Records contained in a dataset
========================
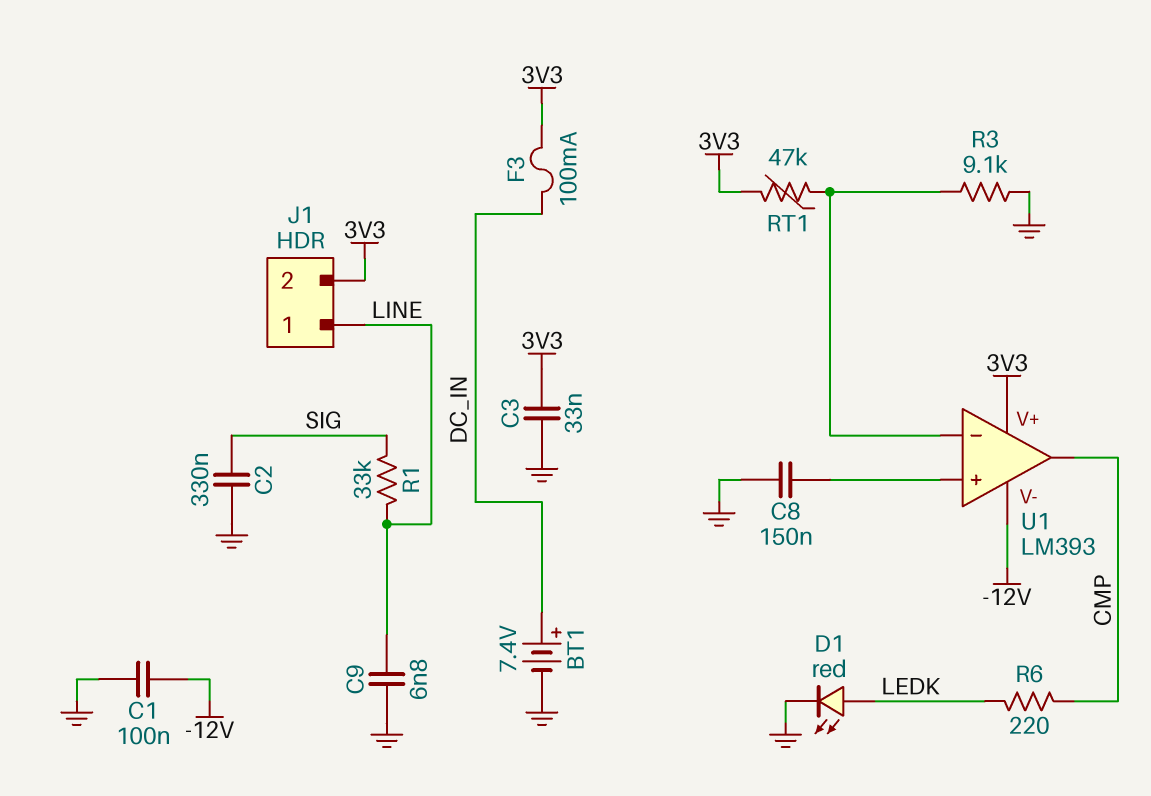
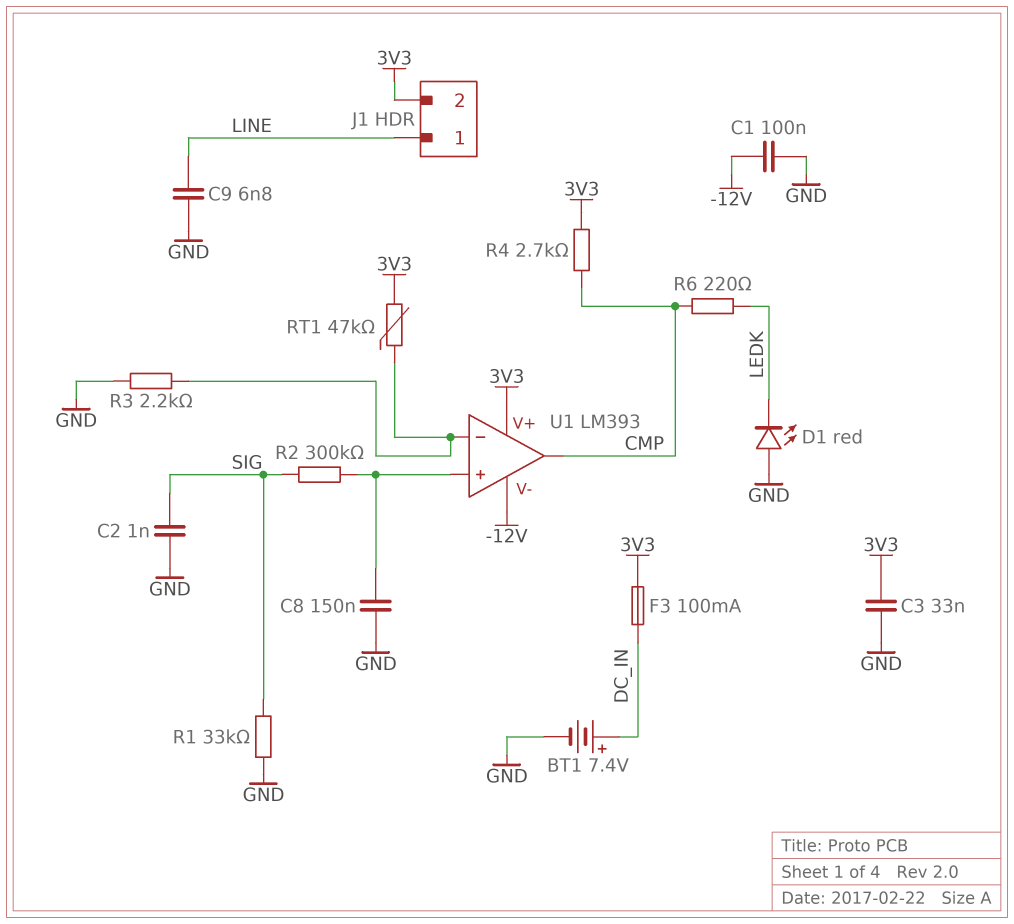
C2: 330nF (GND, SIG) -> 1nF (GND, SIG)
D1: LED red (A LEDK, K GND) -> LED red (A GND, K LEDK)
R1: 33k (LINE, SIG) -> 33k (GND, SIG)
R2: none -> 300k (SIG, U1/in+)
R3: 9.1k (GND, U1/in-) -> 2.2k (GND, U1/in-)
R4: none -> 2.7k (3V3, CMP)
========================
The reply must hold every line above exactly as written and none of the pictures.

▸ Output for this task:
C2: 330nF (GND, SIG) -> 1nF (GND, SIG)
D1: LED red (A LEDK, K GND) -> LED red (A GND, K LEDK)
R1: 33k (LINE, SIG) -> 33k (GND, SIG)
R2: none -> 300k (SIG, U1/in+)
R3: 9.1k (GND, U1/in-) -> 2.2k (GND, U1/in-)
R4: none -> 2.7k (3V3, CMP)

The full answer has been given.